*AIM OF THE EXERCISE*: From the first line down to the line containing "IC56: XNOR CD4077", print the records below exactly, leaving every picture out.
◇ ◇ ◇ ◇
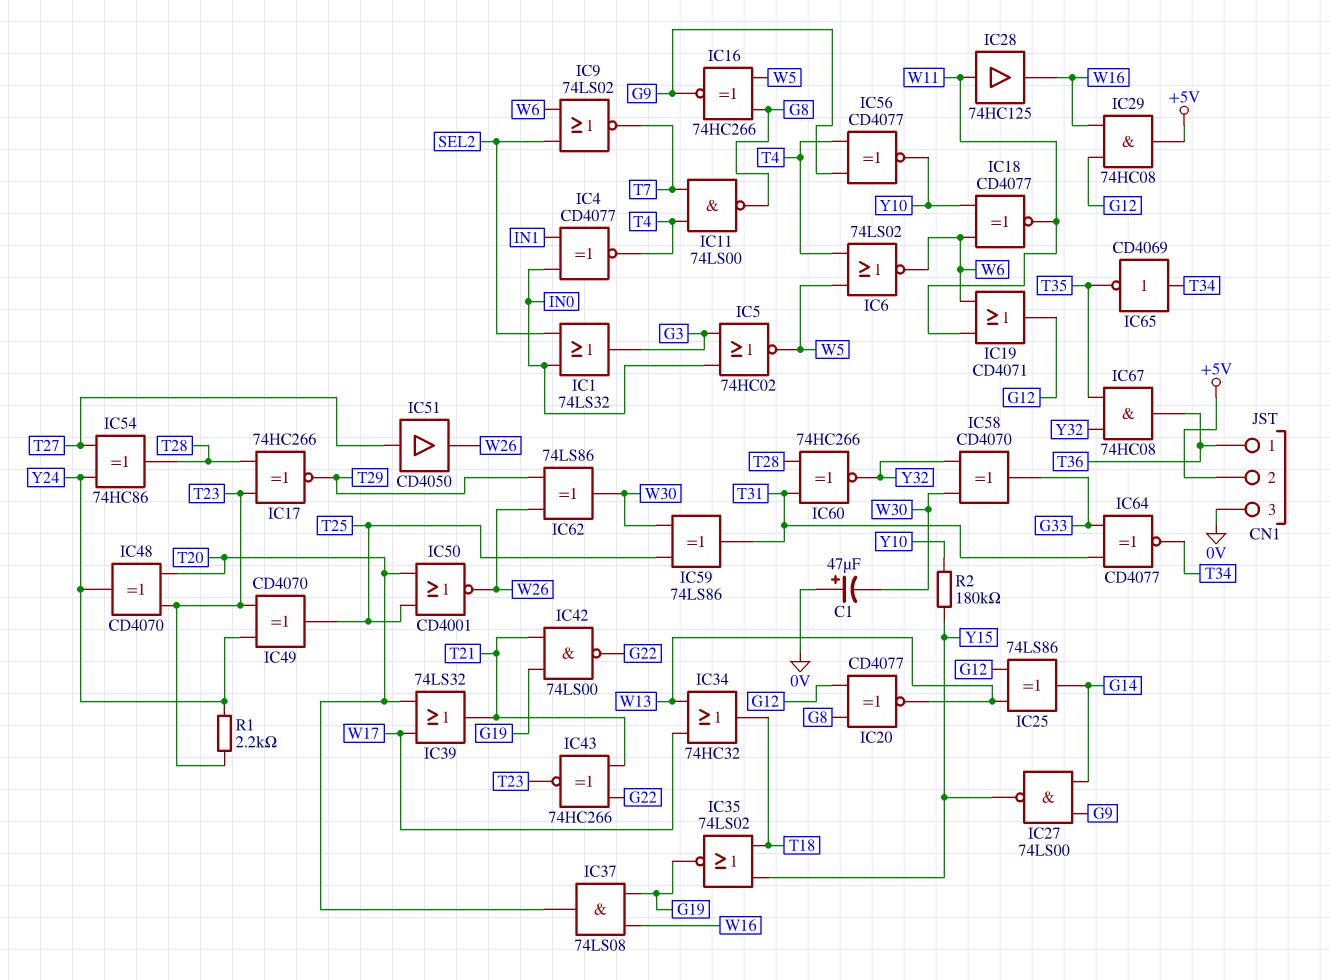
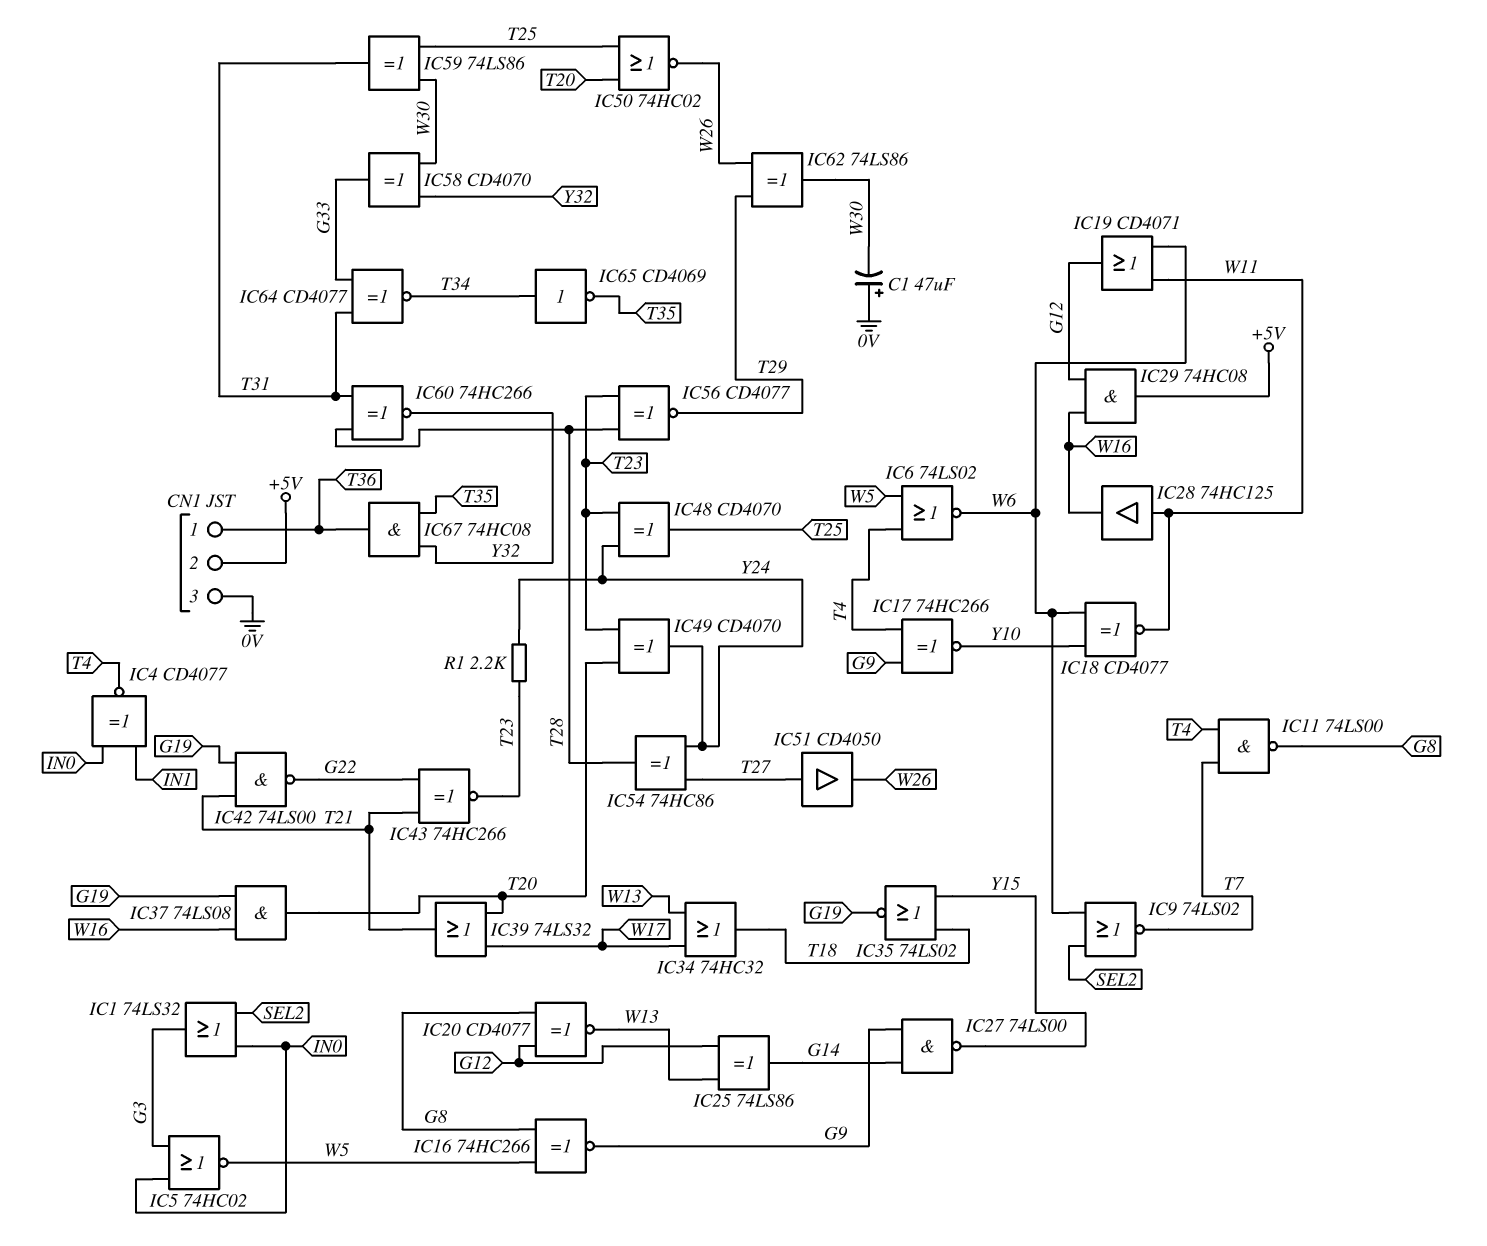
IC17: XNOR 74HC266 (in T23, in T28, out T29) -> XNOR 74HC266 (in G9, in T4, out Y10)
IC48: XOR CD4070 (in T20, in T23, out Y24) -> XOR CD4070 (in T23, in Y24, out T25)
IC49: XOR CD4070 (in T23, in Y24, out T25) -> XOR CD4070 (in T20, in T23, out Y24)
IC50: NOR CD4001 (in T20, in T25, out W26) -> NOR 74HC02 (in T20, in T25, out W26)
IC56: XNOR CD4077 (in G9, in T4, out Y10) -> XNOR CD4077 (in T23, in T28, out T29)
R2: 180k (Y10, Y15) -> none

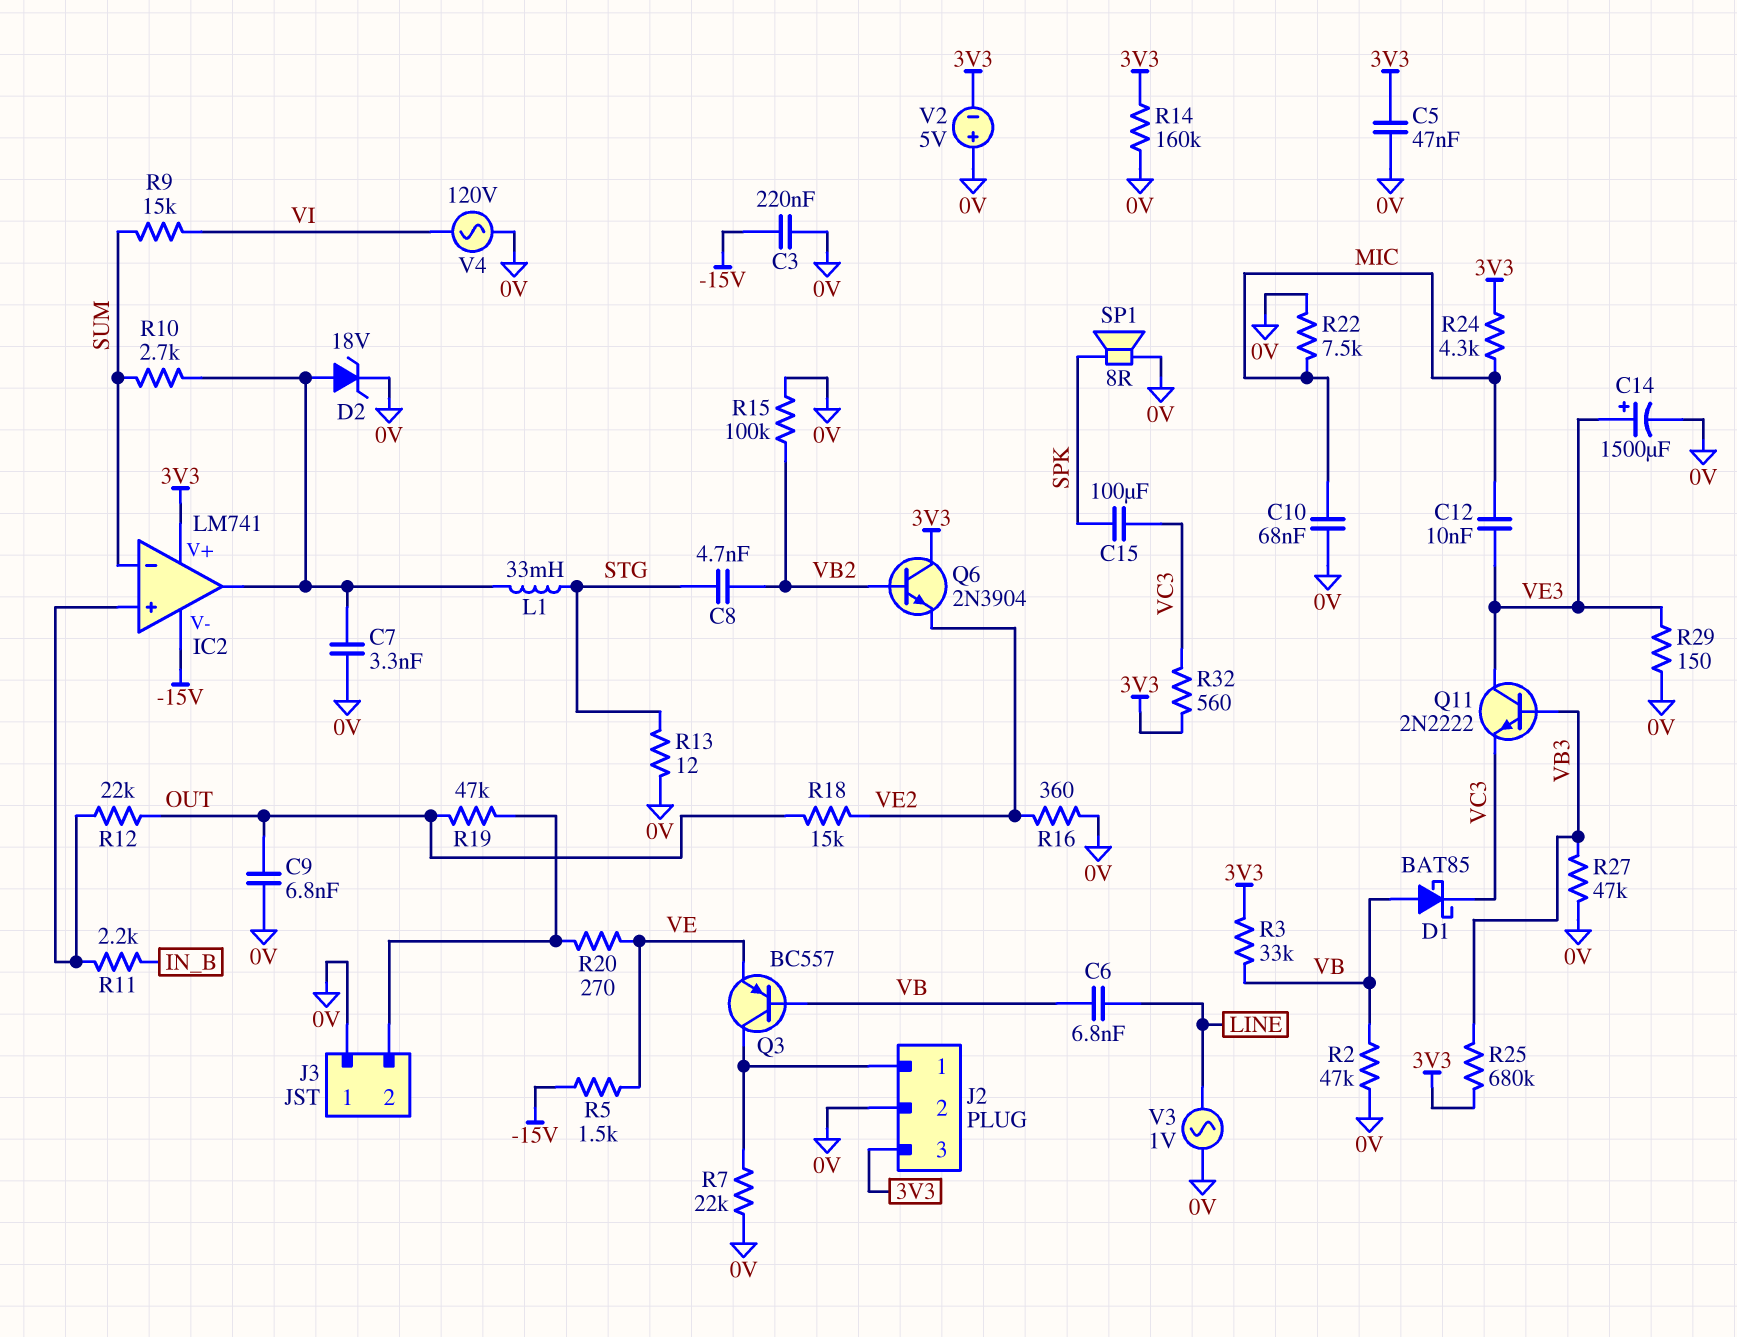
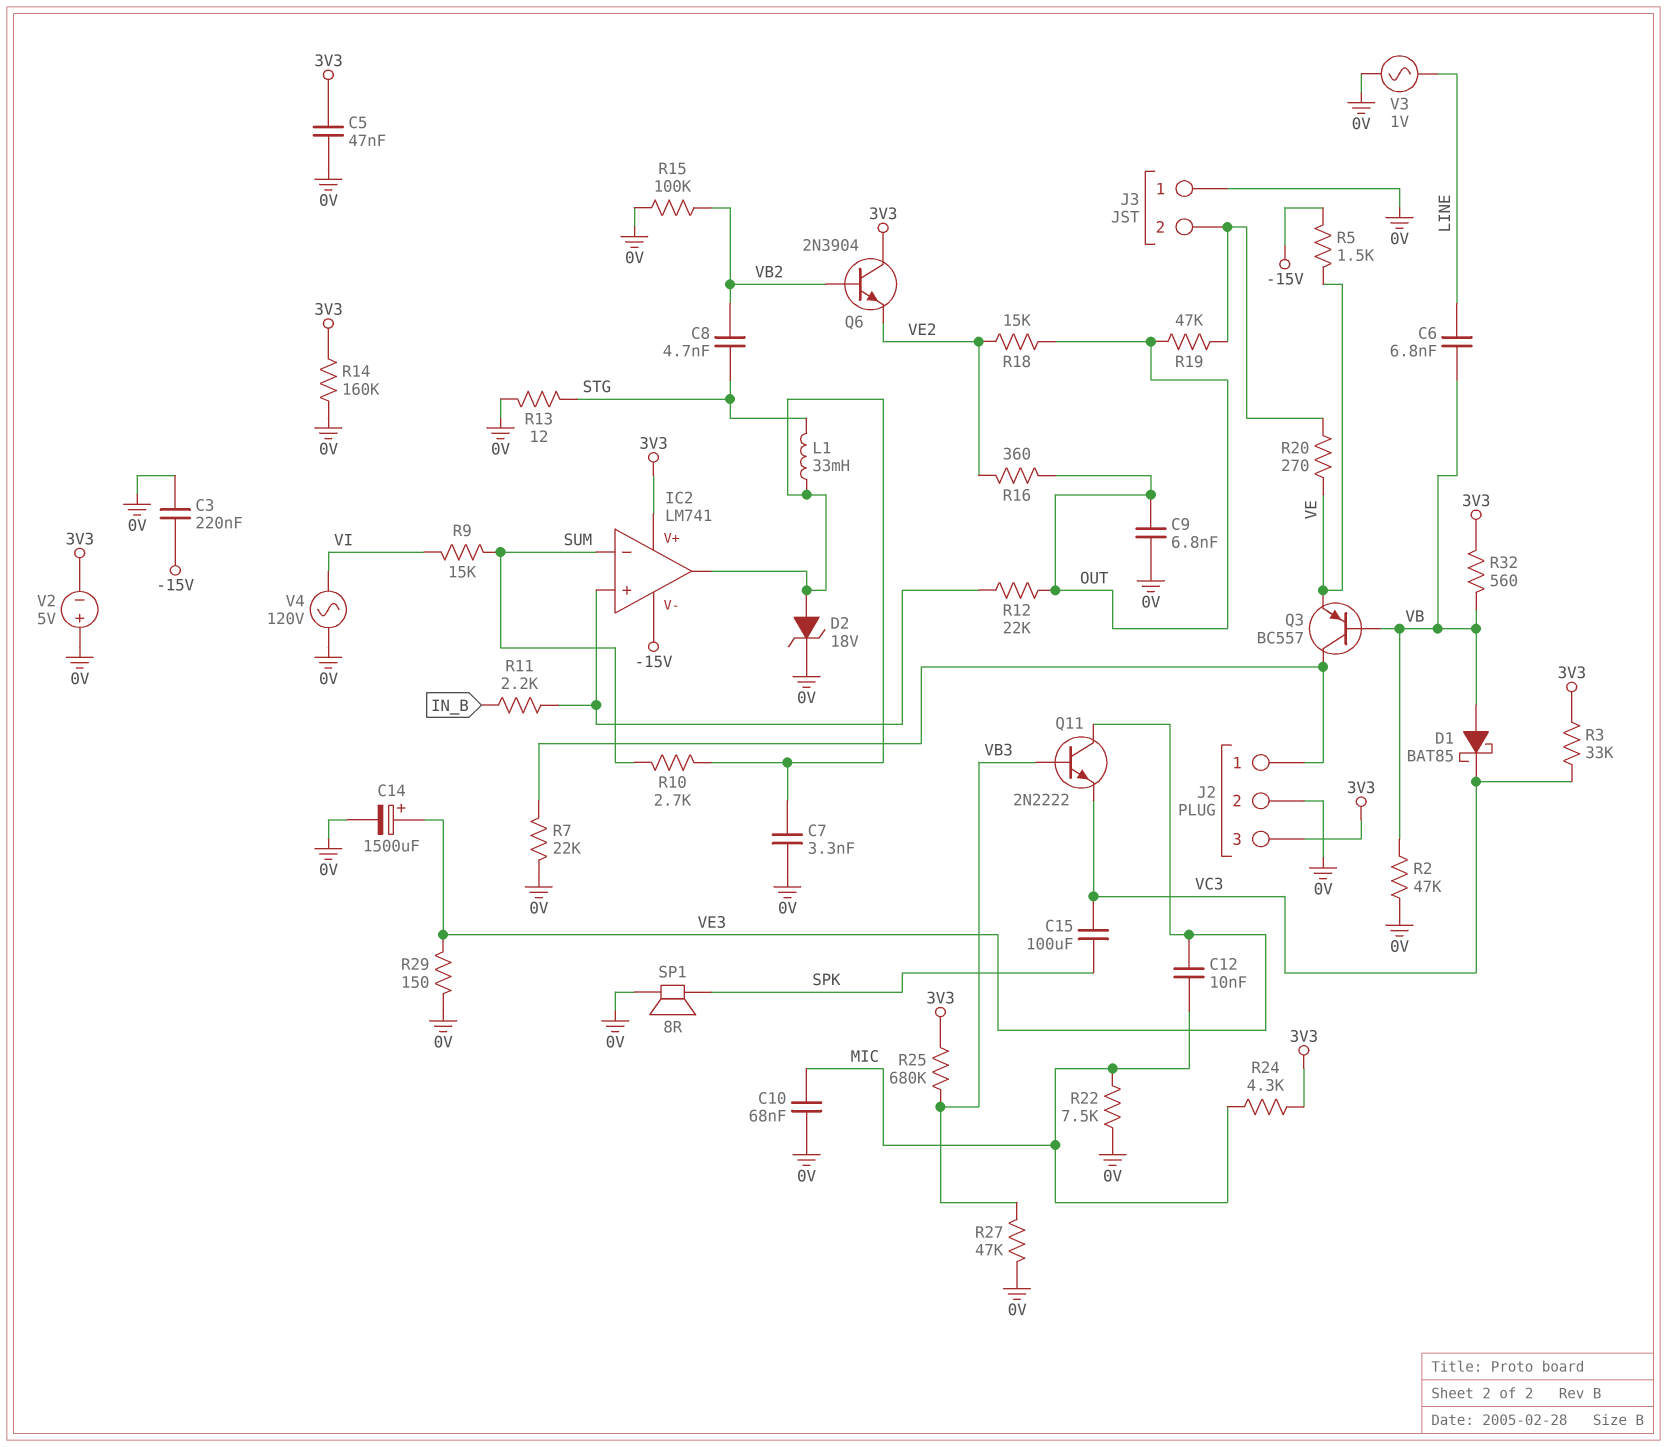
R3: 33k (3V3, VB) -> 33k (3V3, VC3)
R16: 360 (0V, VE2) -> 360 (OUT, VE2)
R32: 560 (3V3, VC3) -> 560 (3V3, VB)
◇ ◇ ◇ ◇
*ANSWER TO THE EXERCISE*:
IC17: XNOR 74HC266 (in T23, in T28, out T29) -> XNOR 74HC266 (in G9, in T4, out Y10)
IC48: XOR CD4070 (in T20, in T23, out Y24) -> XOR CD4070 (in T23, in Y24, out T25)
IC49: XOR CD4070 (in T23, in Y24, out T25) -> XOR CD4070 (in T20, in T23, out Y24)
IC50: NOR CD4001 (in T20, in T25, out W26) -> NOR 74HC02 (in T20, in T25, out W26)
IC56: XNOR CD4077 (in G9, in T4, out Y10) -> XNOR CD4077 (in T23, in T28, out T29)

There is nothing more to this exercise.